#### Recorded data
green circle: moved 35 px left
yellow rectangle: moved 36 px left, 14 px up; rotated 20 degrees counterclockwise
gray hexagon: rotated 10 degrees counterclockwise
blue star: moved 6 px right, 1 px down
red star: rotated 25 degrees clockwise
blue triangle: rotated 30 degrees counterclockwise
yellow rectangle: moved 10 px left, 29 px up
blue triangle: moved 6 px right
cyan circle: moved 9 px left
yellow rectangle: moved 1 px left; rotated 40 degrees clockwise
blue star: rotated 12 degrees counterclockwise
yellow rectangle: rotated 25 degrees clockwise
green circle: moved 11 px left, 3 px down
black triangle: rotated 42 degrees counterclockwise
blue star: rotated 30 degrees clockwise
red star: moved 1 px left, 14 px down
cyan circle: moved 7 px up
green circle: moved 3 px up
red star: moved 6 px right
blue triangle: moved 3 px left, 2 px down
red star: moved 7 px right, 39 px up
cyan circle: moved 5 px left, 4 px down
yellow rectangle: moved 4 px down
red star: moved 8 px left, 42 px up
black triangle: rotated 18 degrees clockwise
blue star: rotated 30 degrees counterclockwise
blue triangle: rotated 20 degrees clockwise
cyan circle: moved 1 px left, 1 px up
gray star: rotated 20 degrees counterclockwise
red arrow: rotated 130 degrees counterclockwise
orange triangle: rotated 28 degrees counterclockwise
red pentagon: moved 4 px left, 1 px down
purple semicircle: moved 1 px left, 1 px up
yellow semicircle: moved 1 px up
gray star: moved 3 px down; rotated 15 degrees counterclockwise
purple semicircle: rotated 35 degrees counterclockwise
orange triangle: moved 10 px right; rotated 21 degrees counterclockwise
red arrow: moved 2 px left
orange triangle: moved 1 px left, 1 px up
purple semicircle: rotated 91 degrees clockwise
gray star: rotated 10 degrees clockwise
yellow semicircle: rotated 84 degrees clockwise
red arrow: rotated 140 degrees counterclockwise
########
What you are asked to do -> Rewrite the lines as a numbered list, starting with the first line and ending with the line that contains "cyan circle: moved 7 px up", both included, and leave out any blank lines.

Exercise output ->
1. green circle: moved 35 px left
2. yellow rectangle: moved 36 px left, 14 px up; rotated 20 degrees counterclockwise
3. gray hexagon: rotated 10 degrees counterclockwise
4. blue star: moved 6 px right, 1 px down
5. red star: rotated 25 degrees clockwise
6. blue triangle: rotated 30 degrees counterclockwise
7. yellow rectangle: moved 10 px left, 29 px up
8. blue triangle: moved 6 px right
9. cyan circle: moved 9 px left
10. yellow rectangle: moved 1 px left; rotated 40 degrees clockwise
11. blue star: rotated 12 degrees counterclockwise
12. yellow rectangle: rotated 25 degrees clockwise
13. green circle: moved 11 px left, 3 px down
14. black triangle: rotated 42 degrees counterclockwise
15. blue star: rotated 30 degrees clockwise
16. red star: moved 1 px left, 14 px down
17. cyan circle: moved 7 px up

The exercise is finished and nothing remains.